> **Dataset section**

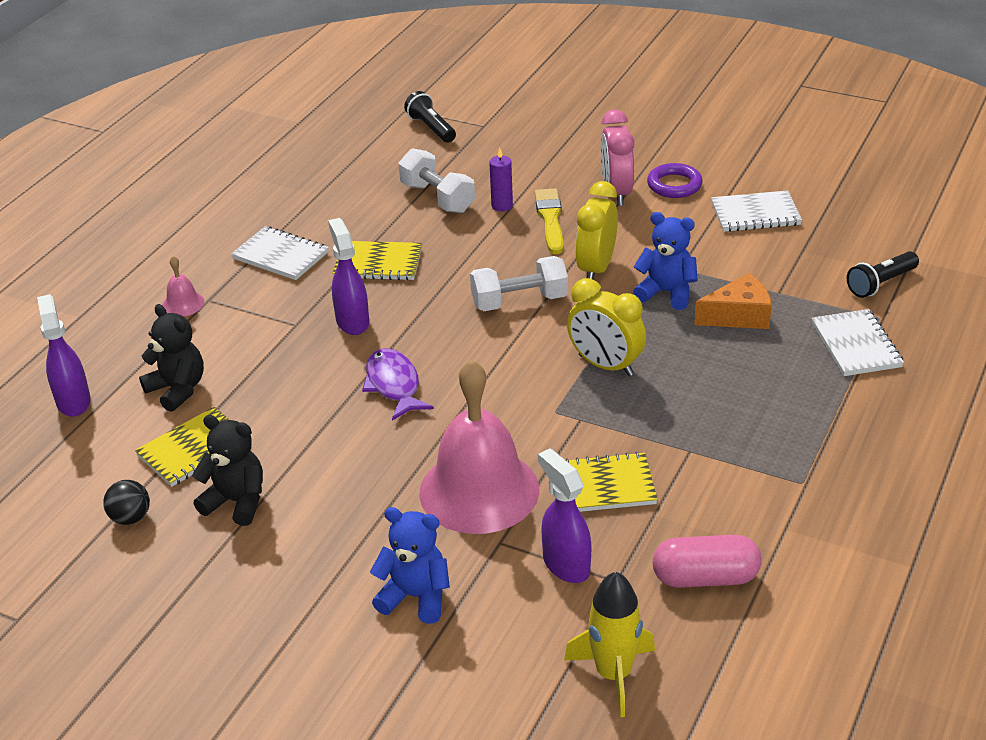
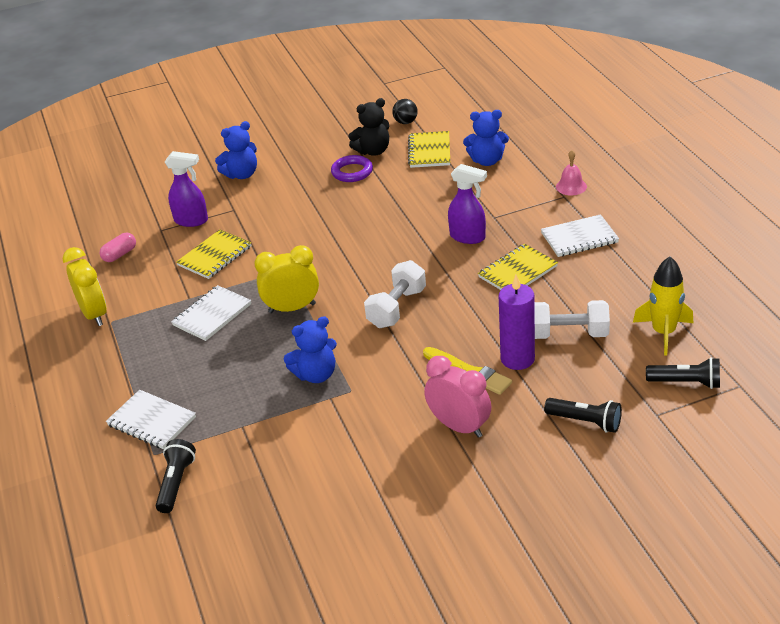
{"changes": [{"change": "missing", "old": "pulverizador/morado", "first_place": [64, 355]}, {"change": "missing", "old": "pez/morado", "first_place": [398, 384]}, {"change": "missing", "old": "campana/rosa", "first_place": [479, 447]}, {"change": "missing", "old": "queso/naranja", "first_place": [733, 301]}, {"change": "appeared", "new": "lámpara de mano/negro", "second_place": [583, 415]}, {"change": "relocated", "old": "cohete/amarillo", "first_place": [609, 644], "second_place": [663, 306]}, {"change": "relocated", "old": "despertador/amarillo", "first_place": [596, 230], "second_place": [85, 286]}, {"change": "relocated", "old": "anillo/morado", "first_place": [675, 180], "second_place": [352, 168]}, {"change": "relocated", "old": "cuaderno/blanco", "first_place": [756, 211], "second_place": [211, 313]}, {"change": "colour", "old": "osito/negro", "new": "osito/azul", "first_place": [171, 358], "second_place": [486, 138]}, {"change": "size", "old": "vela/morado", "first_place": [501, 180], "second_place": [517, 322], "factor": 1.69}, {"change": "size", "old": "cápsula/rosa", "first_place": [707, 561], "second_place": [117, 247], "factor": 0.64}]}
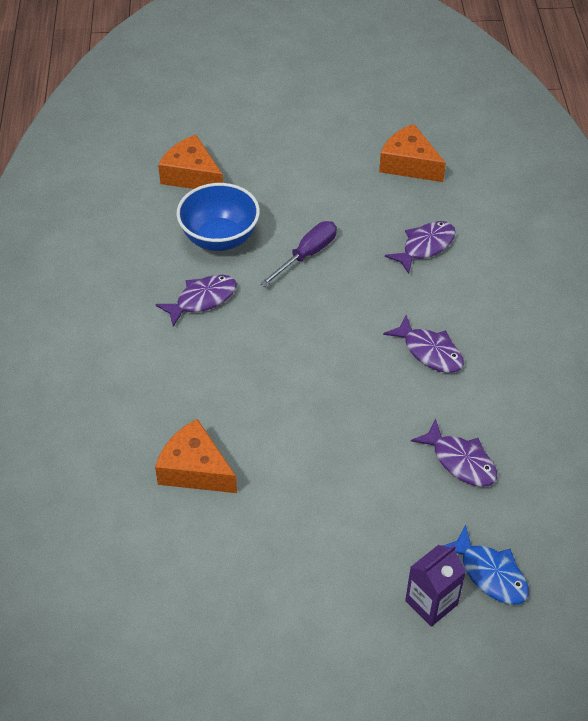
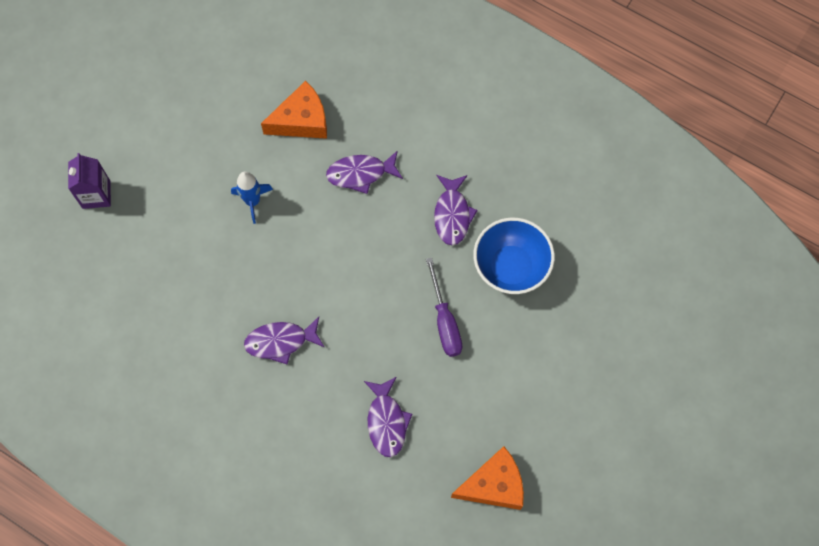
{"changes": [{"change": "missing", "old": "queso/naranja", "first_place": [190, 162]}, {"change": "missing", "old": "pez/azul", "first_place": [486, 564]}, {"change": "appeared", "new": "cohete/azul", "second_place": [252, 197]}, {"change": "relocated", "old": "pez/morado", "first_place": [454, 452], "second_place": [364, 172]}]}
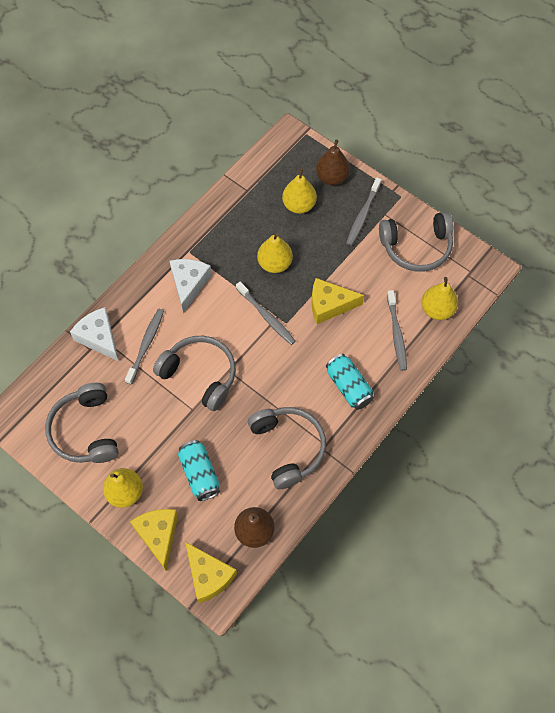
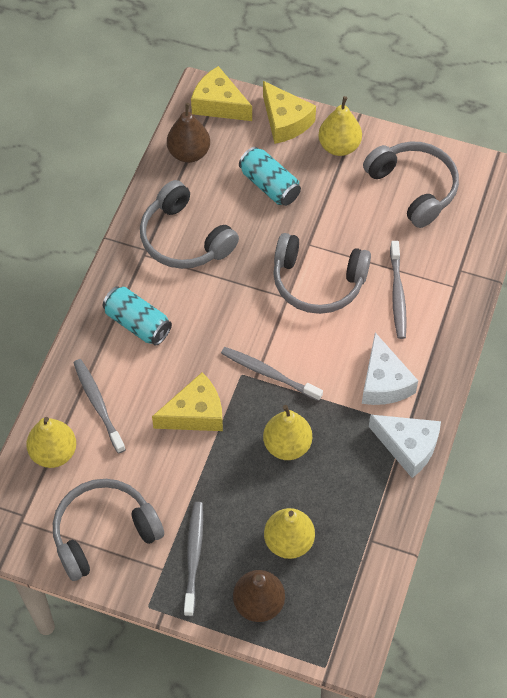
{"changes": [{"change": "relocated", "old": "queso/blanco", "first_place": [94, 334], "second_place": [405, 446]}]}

> **Problem statement**
Produce an exact copy of every line above, with the images left out.

> **Result of the task**
{"changes": [{"change": "missing", "old": "pulverizador/morado", "first_place": [64, 355]}, {"change": "missing", "old": "pez/morado", "first_place": [398, 384]}, {"change": "missing", "old": "campana/rosa", "first_place": [479, 447]}, {"change": "missing", "old": "queso/naranja", "first_place": [733, 301]}, {"change": "appeared", "new": "lámpara de mano/negro", "second_place": [583, 415]}, {"change": "relocated", "old": "cohete/amarillo", "first_place": [609, 644], "second_place": [663, 306]}, {"change": "relocated", "old": "despertador/amarillo", "first_place": [596, 230], "second_place": [85, 286]}, {"change": "relocated", "old": "anillo/morado", "first_place": [675, 180], "second_place": [352, 168]}, {"change": "relocated", "old": "cuaderno/blanco", "first_place": [756, 211], "second_place": [211, 313]}, {"change": "colour", "old": "osito/negro", "new": "osito/azul", "first_place": [171, 358], "second_place": [486, 138]}, {"change": "size", "old": "vela/morado", "first_place": [501, 180], "second_place": [517, 322], "factor": 1.69}, {"change": "size", "old": "cápsula/rosa", "first_place": [707, 561], "second_place": [117, 247], "factor": 0.64}]}
{"changes": [{"change": "missing", "old": "queso/naranja", "first_place": [190, 162]}, {"change": "missing", "old": "pez/azul", "first_place": [486, 564]}, {"change": "appeared", "new": "cohete/azul", "second_place": [252, 197]}, {"change": "relocated", "old": "pez/morado", "first_place": [454, 452], "second_place": [364, 172]}]}
{"changes": [{"change": "relocated", "old": "queso/blanco", "first_place": [94, 334], "second_place": [405, 446]}]}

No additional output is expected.